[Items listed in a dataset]
******************************

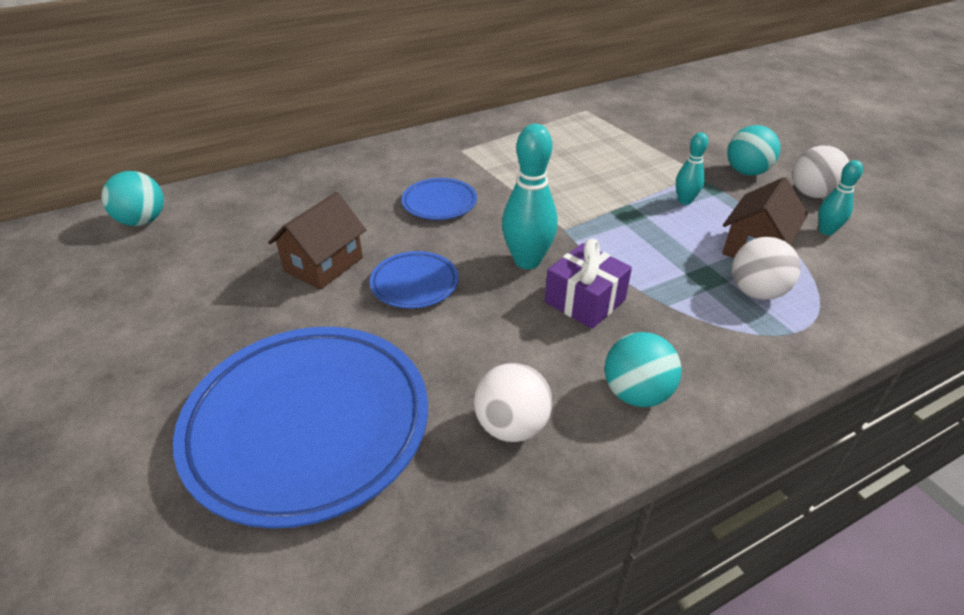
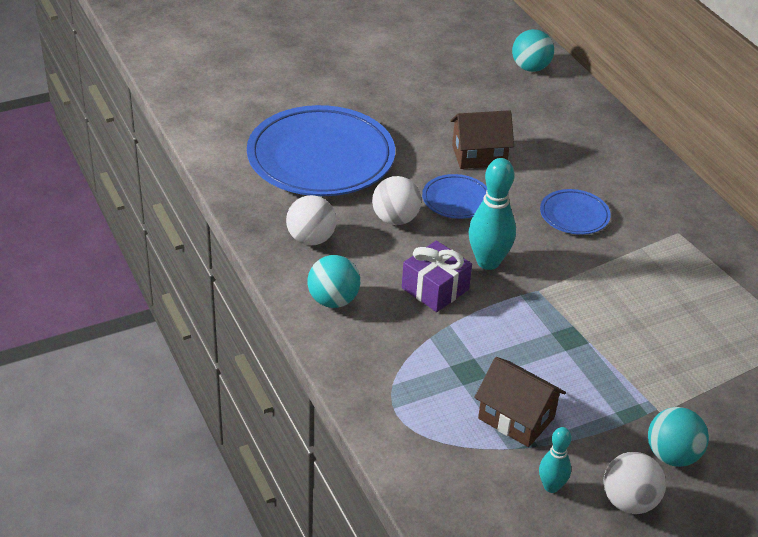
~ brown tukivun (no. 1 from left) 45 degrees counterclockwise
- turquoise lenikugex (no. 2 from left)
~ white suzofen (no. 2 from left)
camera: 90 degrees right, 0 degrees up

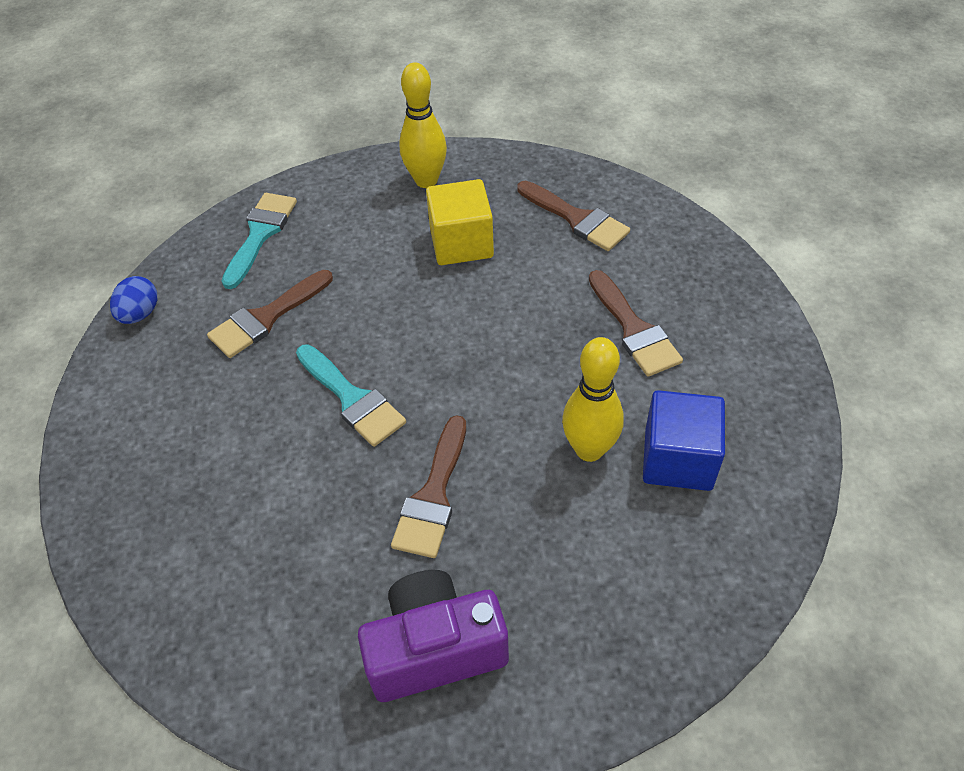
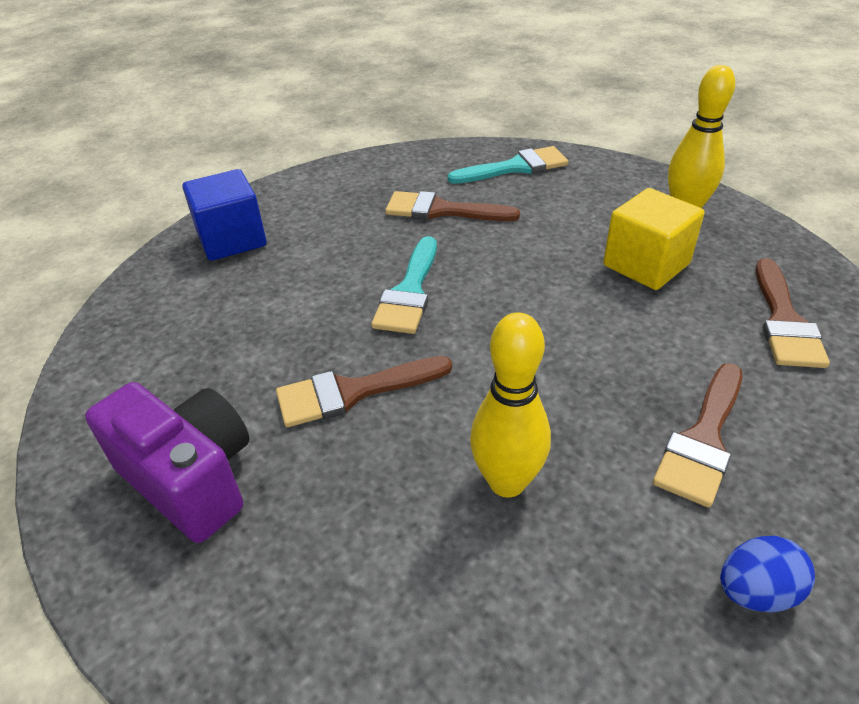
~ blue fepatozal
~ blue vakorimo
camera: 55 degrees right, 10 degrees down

******************************

### Aim of the exercise
Each record above should be copied character for character, with pictures dropped.

### Answer to this problem
~ brown tukivun (no. 1 from left) 45 degrees counterclockwise
- turquoise lenikugex (no. 2 from left)
~ white suzofen (no. 2 from left)
camera: 90 degrees right, 0 degrees up

~ blue fepatozal
~ blue vakorimo
camera: 55 degrees right, 10 degrees down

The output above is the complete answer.